Requirement: Transcribe only what runs from the line containing "SW2: button (3V3, U1/RST)" through the final line below, exactly, and leave every picture out.
Content starts
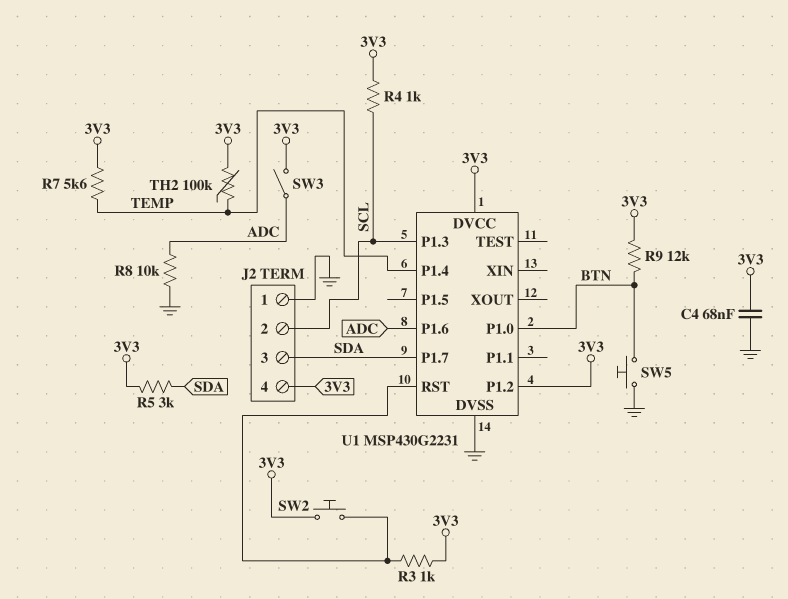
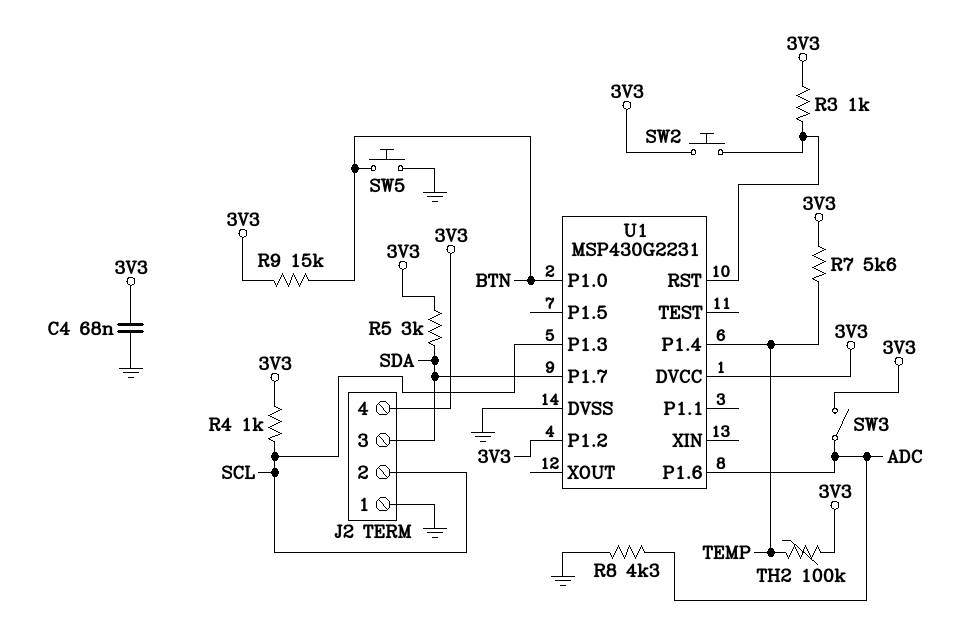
R8: 10k (ADC, GND) -> 4.3k (ADC, GND)
R9: 12k (3V3, BTN) -> 15k (3V3, BTN)

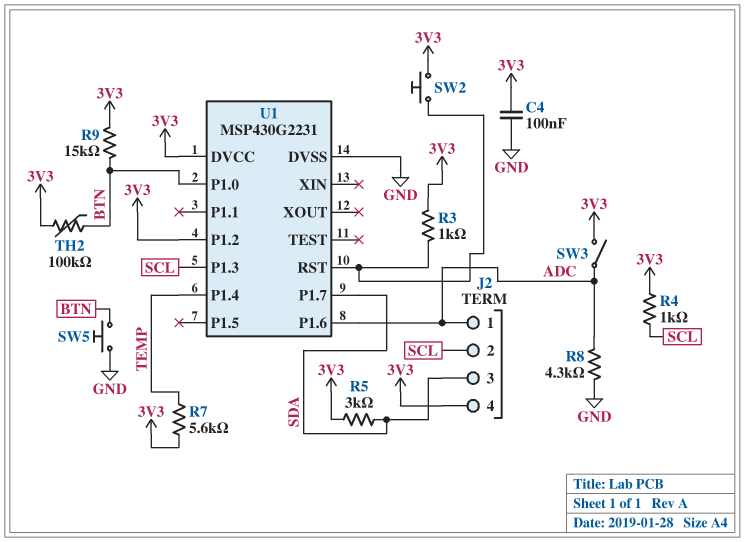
C4: 68nF (3V3, GND) -> 100nF (3V3, GND)
J2 pin 1: GND -> ADC
TH2: 100k (3V3, TEMP) -> 100k (3V3, BTN)

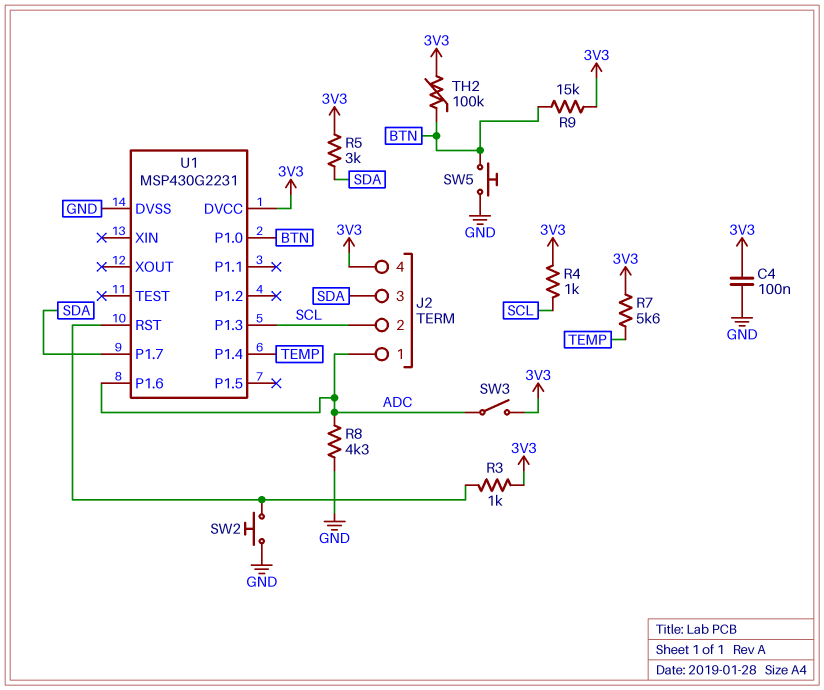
SW2: button (3V3, U1/RST) -> button (GND, U1/RST)
U1 pin P1.2: 3V3 -> none

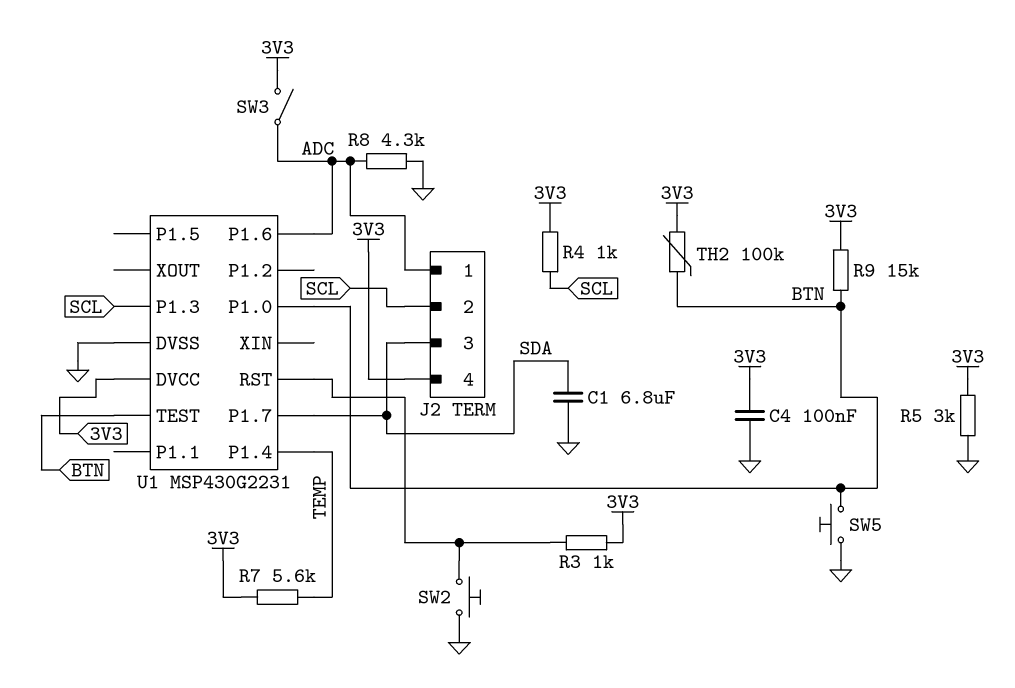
C1: none -> 6.8uF (GND, SDA)
R5: 3k (3V3, SDA) -> 3k (3V3, GND)
U1 pin TEST: none -> BTN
Content ends
Exercise answer:
SW2: button (3V3, U1/RST) -> button (GND, U1/RST)
U1 pin P1.2: 3V3 -> none

C1: none -> 6.8uF (GND, SDA)
R5: 3k (3V3, SDA) -> 3k (3V3, GND)
U1 pin TEST: none -> BTN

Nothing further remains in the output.